* **What you are asked to do**: Lines containing "left" should be pulled from the material below.

* **Information shown**:
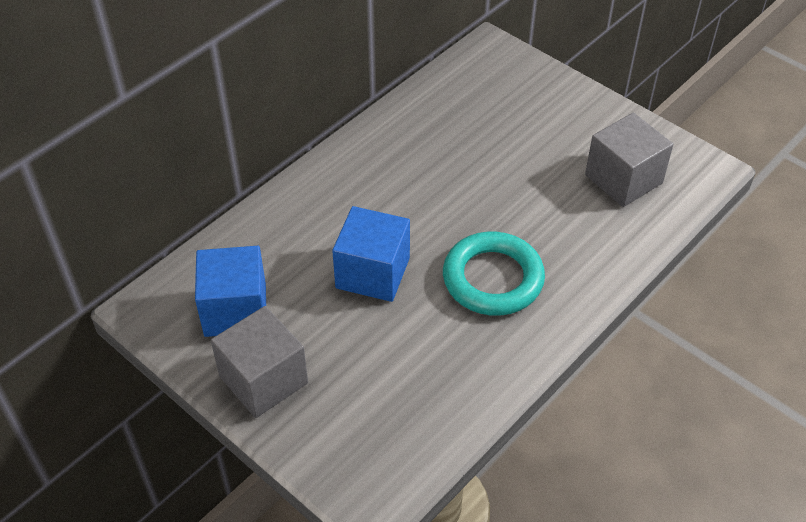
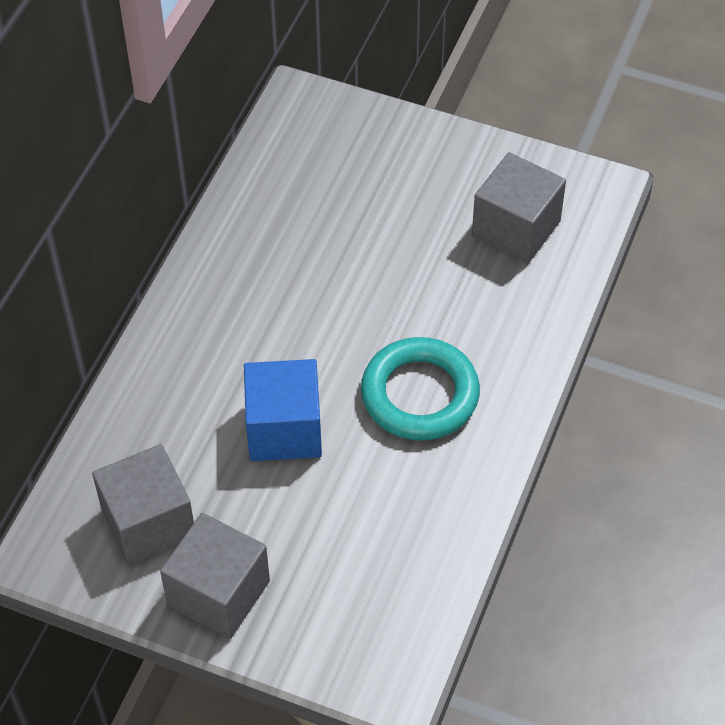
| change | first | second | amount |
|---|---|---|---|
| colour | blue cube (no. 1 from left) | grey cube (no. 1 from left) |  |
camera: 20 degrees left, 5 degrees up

* **Task solution**:
| colour | blue cube (no. 1 from left) | grey cube (no. 1 from left) |  |
camera: 20 degrees left, 5 degrees up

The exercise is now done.